- [EXERCISE AIM]
Using the data below, output the first line and every line after it up to and including the line containing "DIGITS pin CLK: D2 -> D4", exactly as written and with nothing added.

===== RECORDS SUPPLIED

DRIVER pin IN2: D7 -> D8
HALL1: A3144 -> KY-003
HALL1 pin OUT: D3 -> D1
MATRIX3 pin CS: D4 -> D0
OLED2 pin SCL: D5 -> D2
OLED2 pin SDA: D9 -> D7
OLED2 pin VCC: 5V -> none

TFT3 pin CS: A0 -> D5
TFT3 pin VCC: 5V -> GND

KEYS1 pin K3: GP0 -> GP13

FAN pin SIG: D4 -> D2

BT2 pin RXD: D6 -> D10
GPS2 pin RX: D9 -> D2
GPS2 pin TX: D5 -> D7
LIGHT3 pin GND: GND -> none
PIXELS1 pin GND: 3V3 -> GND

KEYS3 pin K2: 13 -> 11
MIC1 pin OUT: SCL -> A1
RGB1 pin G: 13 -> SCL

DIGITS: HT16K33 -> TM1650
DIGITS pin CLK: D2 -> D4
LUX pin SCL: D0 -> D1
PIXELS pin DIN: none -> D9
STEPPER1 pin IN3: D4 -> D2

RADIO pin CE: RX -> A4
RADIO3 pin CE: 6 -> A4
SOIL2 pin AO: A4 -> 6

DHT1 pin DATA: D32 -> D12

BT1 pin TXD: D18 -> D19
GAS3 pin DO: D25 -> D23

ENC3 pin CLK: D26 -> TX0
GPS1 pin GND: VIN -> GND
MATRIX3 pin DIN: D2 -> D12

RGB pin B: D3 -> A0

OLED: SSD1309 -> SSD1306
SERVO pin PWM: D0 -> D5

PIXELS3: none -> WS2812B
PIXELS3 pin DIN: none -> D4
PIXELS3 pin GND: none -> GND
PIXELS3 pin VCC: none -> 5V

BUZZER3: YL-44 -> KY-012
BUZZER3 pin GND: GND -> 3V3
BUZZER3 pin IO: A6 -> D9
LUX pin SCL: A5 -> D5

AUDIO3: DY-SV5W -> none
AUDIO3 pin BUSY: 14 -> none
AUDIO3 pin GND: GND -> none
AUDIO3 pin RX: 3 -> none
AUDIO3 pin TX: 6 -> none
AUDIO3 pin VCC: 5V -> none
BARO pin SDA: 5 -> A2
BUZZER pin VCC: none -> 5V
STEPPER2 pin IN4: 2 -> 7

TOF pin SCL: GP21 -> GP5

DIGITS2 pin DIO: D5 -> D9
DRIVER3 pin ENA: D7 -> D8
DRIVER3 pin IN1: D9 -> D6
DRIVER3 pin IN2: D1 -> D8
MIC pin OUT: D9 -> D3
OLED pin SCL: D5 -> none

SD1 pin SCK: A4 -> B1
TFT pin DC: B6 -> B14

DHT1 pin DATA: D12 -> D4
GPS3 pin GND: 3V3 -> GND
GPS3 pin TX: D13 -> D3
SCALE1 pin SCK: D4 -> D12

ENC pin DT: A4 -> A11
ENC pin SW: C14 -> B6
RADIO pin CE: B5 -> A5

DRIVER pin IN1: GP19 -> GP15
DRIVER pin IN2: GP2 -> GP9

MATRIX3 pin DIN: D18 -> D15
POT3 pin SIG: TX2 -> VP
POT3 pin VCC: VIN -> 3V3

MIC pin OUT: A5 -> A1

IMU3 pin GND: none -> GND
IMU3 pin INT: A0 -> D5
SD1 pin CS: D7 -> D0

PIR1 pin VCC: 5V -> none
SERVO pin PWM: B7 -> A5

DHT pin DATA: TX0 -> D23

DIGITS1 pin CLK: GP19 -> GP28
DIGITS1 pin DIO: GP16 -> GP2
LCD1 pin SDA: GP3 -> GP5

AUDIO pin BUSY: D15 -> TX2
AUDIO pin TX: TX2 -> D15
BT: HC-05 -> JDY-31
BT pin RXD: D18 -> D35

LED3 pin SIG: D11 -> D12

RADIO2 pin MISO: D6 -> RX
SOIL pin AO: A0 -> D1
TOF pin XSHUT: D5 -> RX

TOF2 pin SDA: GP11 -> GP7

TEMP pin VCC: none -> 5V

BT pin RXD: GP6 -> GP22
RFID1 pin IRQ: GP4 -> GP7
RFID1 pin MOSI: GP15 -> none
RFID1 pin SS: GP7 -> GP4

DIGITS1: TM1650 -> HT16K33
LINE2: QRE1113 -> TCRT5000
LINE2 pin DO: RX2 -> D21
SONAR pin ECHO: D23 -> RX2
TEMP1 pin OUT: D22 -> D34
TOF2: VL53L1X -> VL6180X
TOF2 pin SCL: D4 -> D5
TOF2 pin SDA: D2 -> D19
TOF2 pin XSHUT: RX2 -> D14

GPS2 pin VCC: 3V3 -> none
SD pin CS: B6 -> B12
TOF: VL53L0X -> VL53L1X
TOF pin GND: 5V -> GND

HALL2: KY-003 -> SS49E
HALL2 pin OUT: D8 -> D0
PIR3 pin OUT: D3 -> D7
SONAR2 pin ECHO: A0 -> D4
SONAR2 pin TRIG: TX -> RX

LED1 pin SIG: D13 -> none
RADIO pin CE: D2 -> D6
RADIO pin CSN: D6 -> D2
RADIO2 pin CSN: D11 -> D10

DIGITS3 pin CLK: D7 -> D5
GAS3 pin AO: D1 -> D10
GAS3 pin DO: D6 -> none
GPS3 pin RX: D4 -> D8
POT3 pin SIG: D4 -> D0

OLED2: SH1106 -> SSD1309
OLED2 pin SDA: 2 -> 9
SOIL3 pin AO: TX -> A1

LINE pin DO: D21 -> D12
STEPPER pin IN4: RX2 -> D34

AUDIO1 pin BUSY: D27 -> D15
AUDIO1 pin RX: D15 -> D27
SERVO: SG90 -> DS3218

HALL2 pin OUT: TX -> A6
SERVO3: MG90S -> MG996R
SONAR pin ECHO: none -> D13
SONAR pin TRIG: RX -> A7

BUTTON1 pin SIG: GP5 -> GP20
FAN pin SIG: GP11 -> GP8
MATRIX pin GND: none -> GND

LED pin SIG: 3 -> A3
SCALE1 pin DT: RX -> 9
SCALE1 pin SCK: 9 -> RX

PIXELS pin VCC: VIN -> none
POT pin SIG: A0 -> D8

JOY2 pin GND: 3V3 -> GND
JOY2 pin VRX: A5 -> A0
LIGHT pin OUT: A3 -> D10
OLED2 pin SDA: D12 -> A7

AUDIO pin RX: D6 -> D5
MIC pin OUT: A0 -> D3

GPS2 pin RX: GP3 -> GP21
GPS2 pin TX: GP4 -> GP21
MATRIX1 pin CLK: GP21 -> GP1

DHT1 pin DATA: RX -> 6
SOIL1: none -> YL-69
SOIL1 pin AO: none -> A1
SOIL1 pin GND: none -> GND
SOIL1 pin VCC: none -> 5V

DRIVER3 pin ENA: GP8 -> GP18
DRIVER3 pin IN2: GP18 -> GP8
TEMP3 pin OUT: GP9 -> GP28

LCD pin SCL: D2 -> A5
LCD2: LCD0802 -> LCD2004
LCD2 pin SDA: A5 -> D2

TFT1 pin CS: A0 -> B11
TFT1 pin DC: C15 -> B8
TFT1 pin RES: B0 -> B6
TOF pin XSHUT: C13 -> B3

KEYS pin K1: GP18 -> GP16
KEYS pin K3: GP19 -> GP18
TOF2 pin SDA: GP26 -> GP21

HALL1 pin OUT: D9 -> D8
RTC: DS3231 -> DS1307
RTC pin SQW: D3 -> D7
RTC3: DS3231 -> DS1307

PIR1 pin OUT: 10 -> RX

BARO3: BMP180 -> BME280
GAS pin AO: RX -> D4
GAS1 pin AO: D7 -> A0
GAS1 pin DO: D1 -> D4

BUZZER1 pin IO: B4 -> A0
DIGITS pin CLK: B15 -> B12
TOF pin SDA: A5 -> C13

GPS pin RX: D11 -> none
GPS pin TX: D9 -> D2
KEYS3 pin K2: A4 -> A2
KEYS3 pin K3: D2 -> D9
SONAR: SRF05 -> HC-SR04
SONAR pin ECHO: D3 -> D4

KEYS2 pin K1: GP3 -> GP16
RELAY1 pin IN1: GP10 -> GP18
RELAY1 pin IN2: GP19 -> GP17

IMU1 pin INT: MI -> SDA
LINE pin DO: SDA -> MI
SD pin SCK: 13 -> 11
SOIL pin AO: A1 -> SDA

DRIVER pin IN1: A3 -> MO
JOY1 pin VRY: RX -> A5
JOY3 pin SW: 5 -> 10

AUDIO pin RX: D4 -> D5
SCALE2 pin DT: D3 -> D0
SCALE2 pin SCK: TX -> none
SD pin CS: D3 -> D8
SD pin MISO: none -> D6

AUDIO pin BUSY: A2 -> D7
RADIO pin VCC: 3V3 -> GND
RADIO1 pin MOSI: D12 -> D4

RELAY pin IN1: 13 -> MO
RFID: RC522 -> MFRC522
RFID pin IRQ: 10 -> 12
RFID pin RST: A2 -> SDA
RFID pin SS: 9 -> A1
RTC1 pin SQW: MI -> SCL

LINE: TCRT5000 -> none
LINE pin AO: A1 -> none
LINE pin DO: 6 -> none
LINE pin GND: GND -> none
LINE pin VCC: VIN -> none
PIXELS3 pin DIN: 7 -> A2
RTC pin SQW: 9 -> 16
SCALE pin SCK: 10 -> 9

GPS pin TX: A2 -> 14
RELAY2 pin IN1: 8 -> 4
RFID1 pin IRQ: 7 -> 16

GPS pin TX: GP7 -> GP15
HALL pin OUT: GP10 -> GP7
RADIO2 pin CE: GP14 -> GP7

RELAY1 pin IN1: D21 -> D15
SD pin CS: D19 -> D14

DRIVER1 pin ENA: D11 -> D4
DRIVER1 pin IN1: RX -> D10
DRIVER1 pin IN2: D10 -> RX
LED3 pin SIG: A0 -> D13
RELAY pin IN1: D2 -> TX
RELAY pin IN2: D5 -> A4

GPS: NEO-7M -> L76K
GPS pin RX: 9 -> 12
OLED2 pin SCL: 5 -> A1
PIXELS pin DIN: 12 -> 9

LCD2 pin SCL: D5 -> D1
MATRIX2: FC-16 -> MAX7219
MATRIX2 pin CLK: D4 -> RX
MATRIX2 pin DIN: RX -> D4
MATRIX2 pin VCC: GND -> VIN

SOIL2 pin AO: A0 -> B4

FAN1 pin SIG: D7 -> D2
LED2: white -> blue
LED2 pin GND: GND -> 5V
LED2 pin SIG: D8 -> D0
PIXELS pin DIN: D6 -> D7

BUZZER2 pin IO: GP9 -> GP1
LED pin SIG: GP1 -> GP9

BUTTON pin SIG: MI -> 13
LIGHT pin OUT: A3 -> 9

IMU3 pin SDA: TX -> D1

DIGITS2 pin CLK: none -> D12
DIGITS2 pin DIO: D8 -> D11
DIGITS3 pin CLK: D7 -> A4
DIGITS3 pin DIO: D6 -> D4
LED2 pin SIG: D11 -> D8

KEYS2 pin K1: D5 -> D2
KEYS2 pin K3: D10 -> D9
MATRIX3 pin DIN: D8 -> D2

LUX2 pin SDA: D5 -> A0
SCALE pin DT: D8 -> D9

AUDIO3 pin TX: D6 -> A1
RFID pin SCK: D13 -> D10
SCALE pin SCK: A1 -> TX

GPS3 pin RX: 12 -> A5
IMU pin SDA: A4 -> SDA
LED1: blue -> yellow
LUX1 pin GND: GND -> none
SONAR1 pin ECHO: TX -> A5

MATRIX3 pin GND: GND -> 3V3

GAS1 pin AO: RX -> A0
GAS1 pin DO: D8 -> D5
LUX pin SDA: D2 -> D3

==========

- [TASK ANSWER]
DRIVER pin IN2: D7 -> D8
HALL1: A3144 -> KY-003
HALL1 pin OUT: D3 -> D1
MATRIX3 pin CS: D4 -> D0
OLED2 pin SCL: D5 -> D2
OLED2 pin SDA: D9 -> D7
OLED2 pin VCC: 5V -> none

TFT3 pin CS: A0 -> D5
TFT3 pin VCC: 5V -> GND

KEYS1 pin K3: GP0 -> GP13

FAN pin SIG: D4 -> D2

BT2 pin RXD: D6 -> D10
GPS2 pin RX: D9 -> D2
GPS2 pin TX: D5 -> D7
LIGHT3 pin GND: GND -> none
PIXELS1 pin GND: 3V3 -> GND

KEYS3 pin K2: 13 -> 11
MIC1 pin OUT: SCL -> A1
RGB1 pin G: 13 -> SCL

DIGITS: HT16K33 -> TM1650
DIGITS pin CLK: D2 -> D4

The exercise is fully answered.